** TASK ITEM **
While copying the entries exactly, leave out each picture they contain.

** Records from a data source **
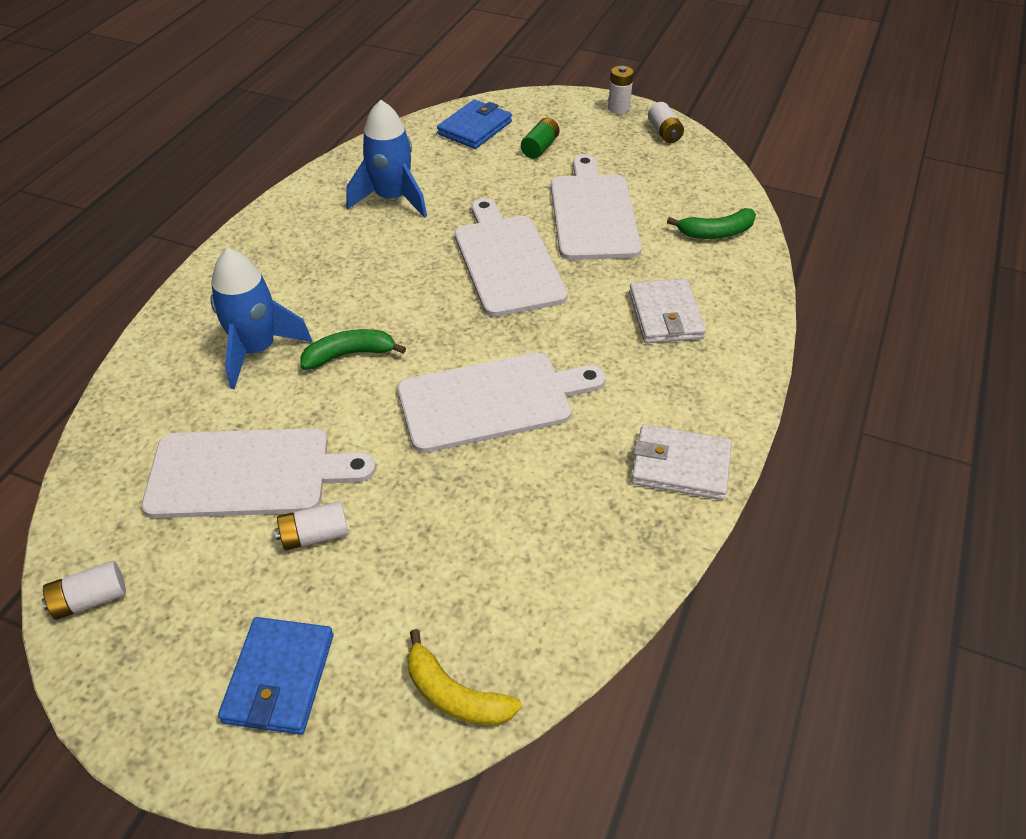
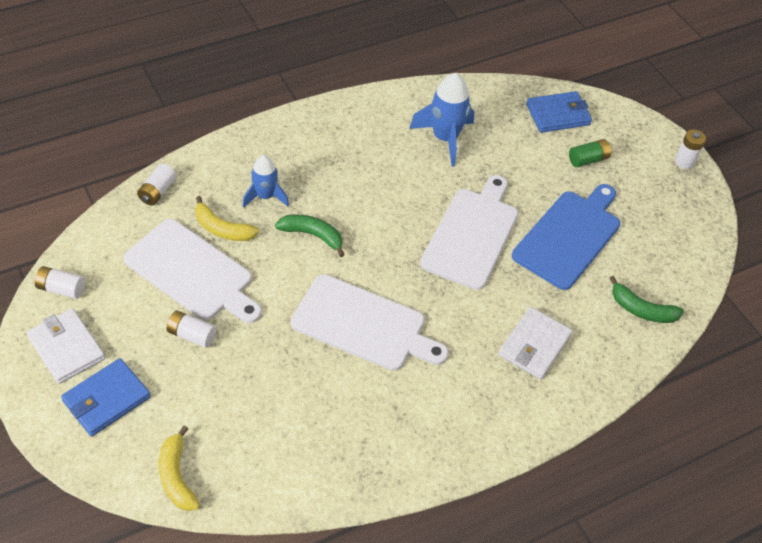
camera: 35 degrees right, 5 degrees up
(239, 409) = (222, 229): none -> yellow banana
(257, 350) = (265, 196): blue rocket -> blue rocket, size x0.65
(593, 213) = (569, 236): white cutting board -> blue cutting board
(664, 132) = (697, 204): white battery -> white battery (157, 191)
(680, 466) = (430, 450): white wallet -> white wallet (66, 348)

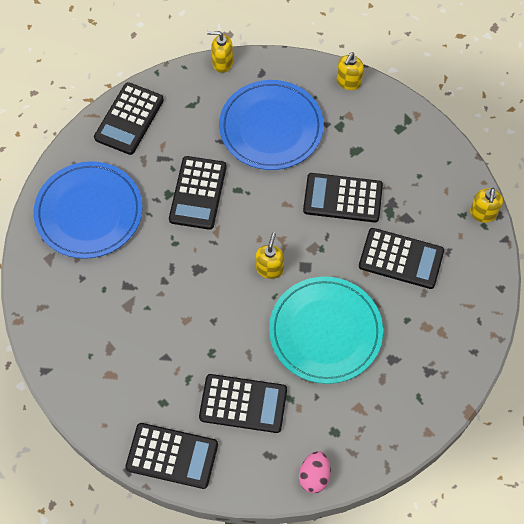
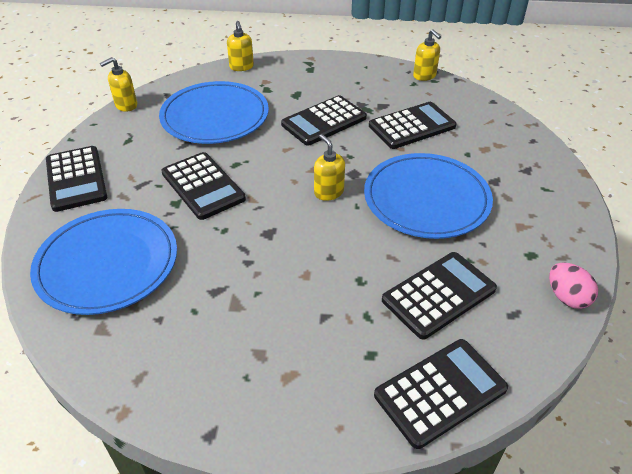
camera: 45 degrees left, 20 degrees down
(325, 332) = (426, 199): turquoise plate -> blue plate

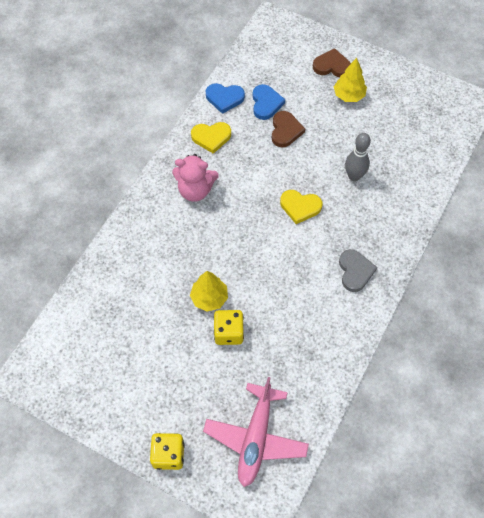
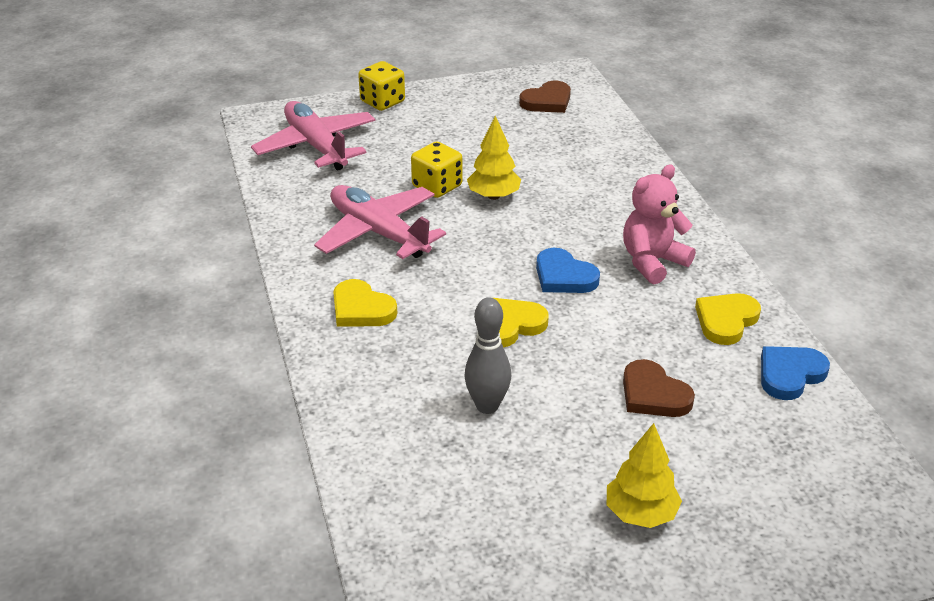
camera: 135 degrees right, 25 degrees down
(266, 103) = (731, 409): blue heart -> blue heart (564, 276)
(296, 320) = (378, 232): none -> pink plane
(332, 66) = (732, 542): brown heart -> brown heart (547, 101)
(355, 271) = (361, 309): grey heart -> yellow heart

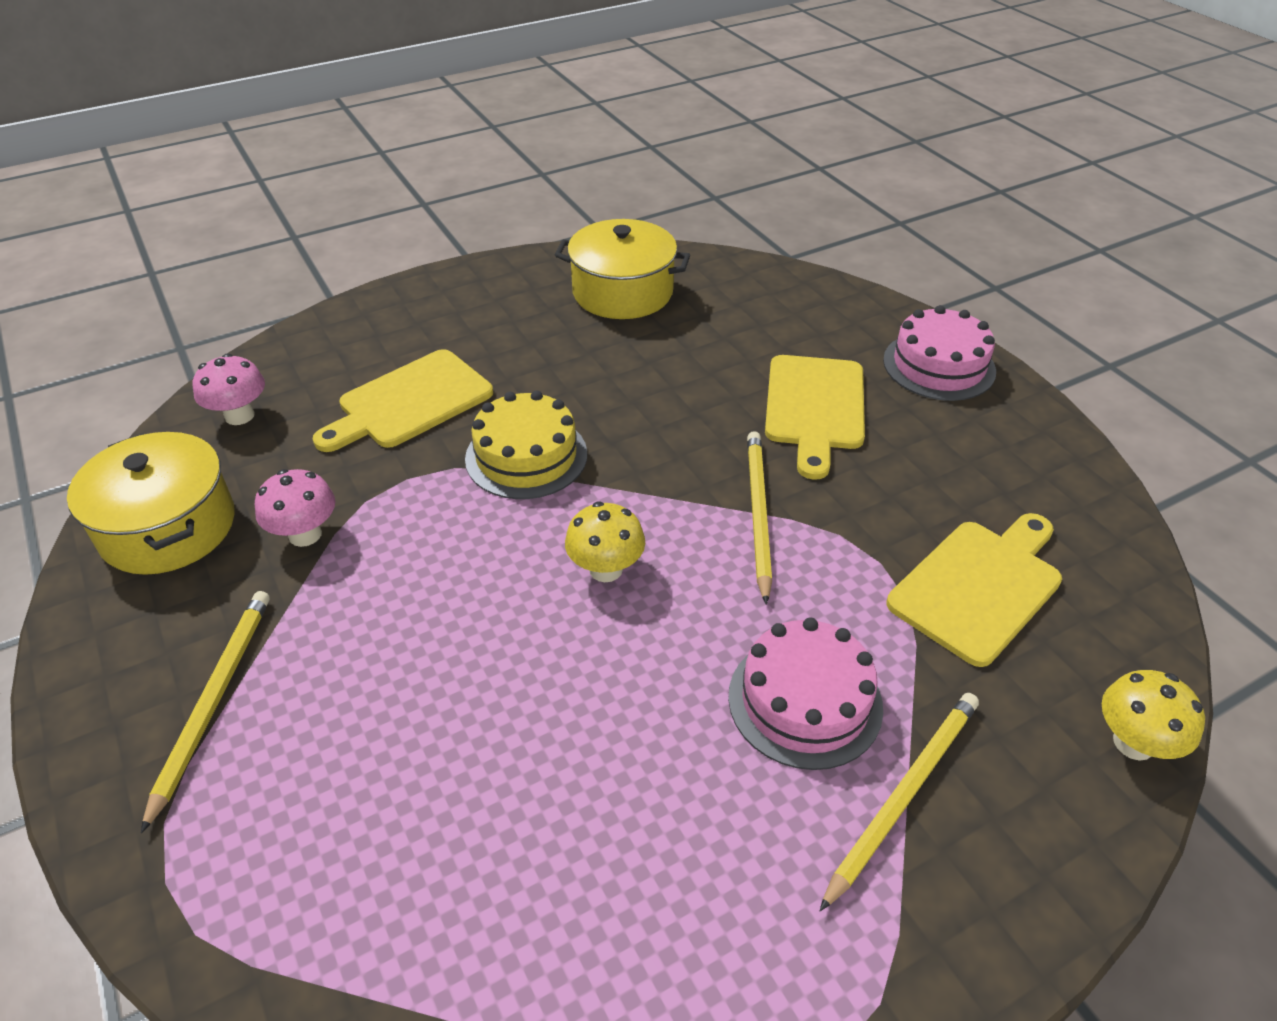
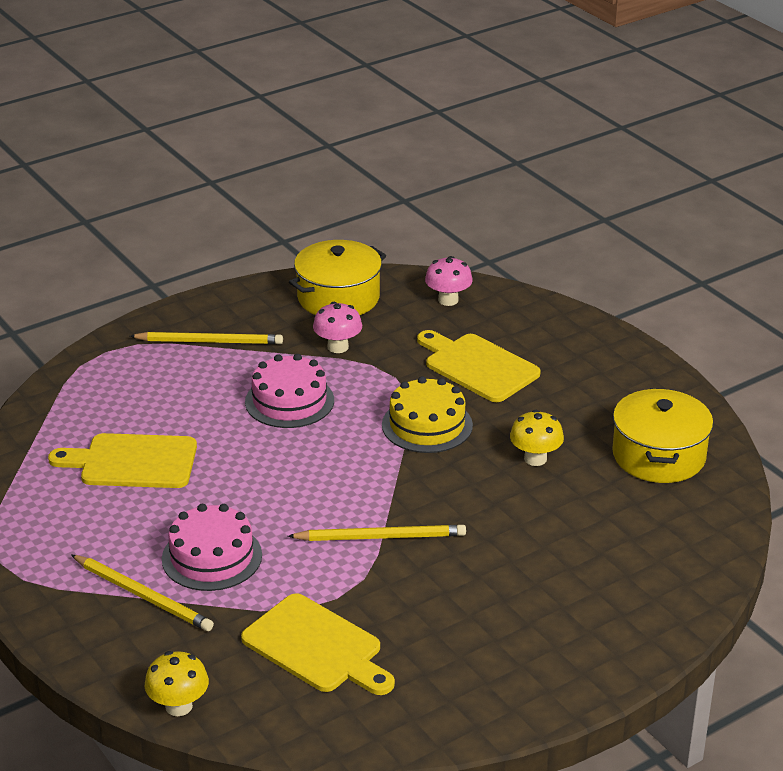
camera: 85 degrees right, 10 degrees down
(606, 569) = (318, 469): yellow mushroom -> yellow mushroom (535, 458)
(814, 408) = (515, 568): yellow cutting board -> yellow cutting board (132, 462)
(939, 365) = (597, 650): pink cake -> pink cake (289, 401)

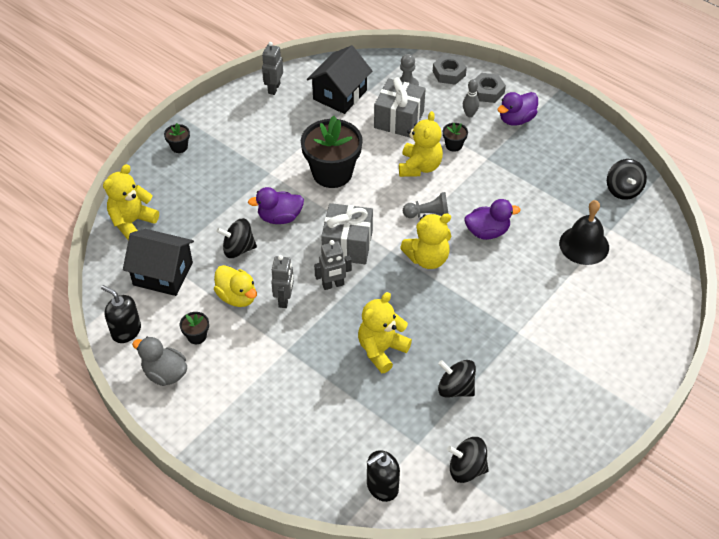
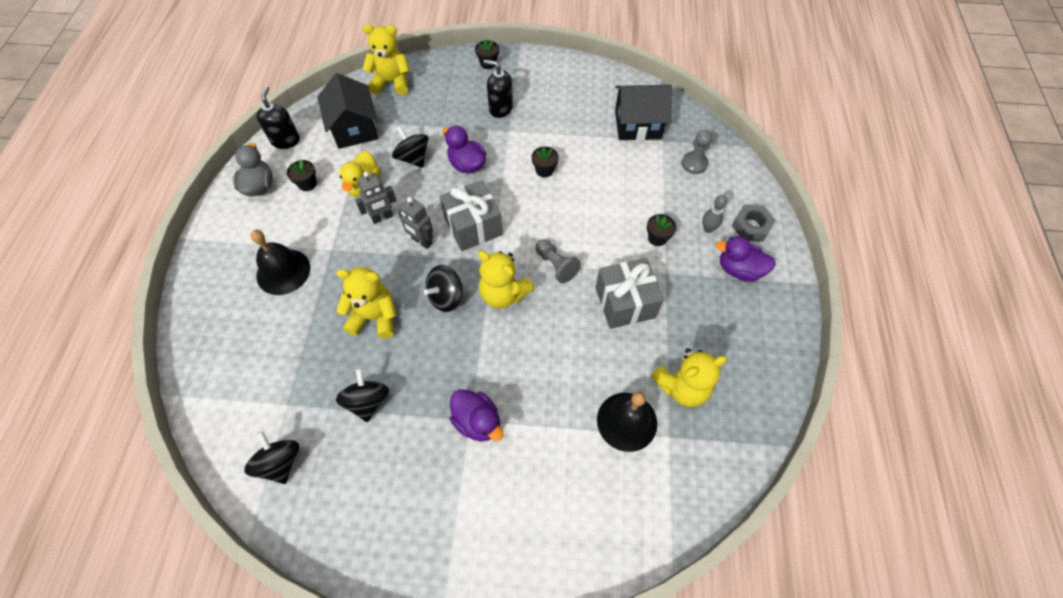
camera: 55 degrees right, 10 degrees up
(274, 88) = (602, 80): grey robot -> none
(281, 394) = (283, 271): none -> black bell
(332, 173) = (544, 170): black flower pot -> black flower pot, size x0.43
(382, 487) = (225, 402): black soap dispenser -> black soap dispenser (500, 108)
(399, 119) = (649, 180): grey gift -> grey gift (625, 302)
(419, 167) = (607, 227): yellow teddy bear -> yellow teddy bear (682, 387)
(449, 73) = (743, 185): grey nut -> none
(487, 232) = (574, 324): purple duck -> purple duck (477, 421)
(623, 190) = (735, 419): black spinning top -> black spinning top (446, 297)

** ANSWER TO THIS PROBLEM **
camera: 35 degrees right, 5 degrees up
(239, 409) = (222, 229): none -> yellow banana
(257, 350) = (265, 196): blue rocket -> blue rocket, size x0.65
(593, 213) = (569, 236): white cutting board -> blue cutting board
(664, 132) = (697, 204): white battery -> white battery (157, 191)
(680, 466) = (430, 450): white wallet -> white wallet (66, 348)

camera: 45 degrees left, 20 degrees down
(325, 332) = (426, 199): turquoise plate -> blue plate

camera: 135 degrees right, 25 degrees down
(266, 103) = (731, 409): blue heart -> blue heart (564, 276)
(296, 320) = (378, 232): none -> pink plane
(332, 66) = (732, 542): brown heart -> brown heart (547, 101)
(355, 271) = (361, 309): grey heart -> yellow heart

camera: 85 degrees right, 10 degrees down
(606, 569) = (318, 469): yellow mushroom -> yellow mushroom (535, 458)
(814, 408) = (515, 568): yellow cutting board -> yellow cutting board (132, 462)
(939, 365) = (597, 650): pink cake -> pink cake (289, 401)

camera: 55 degrees right, 10 degrees up
(274, 88) = (602, 80): grey robot -> none
(281, 394) = (283, 271): none -> black bell
(332, 173) = (544, 170): black flower pot -> black flower pot, size x0.43
(382, 487) = (225, 402): black soap dispenser -> black soap dispenser (500, 108)
(399, 119) = (649, 180): grey gift -> grey gift (625, 302)
(419, 167) = (607, 227): yellow teddy bear -> yellow teddy bear (682, 387)
(449, 73) = (743, 185): grey nut -> none
(487, 232) = (574, 324): purple duck -> purple duck (477, 421)
(623, 190) = (735, 419): black spinning top -> black spinning top (446, 297)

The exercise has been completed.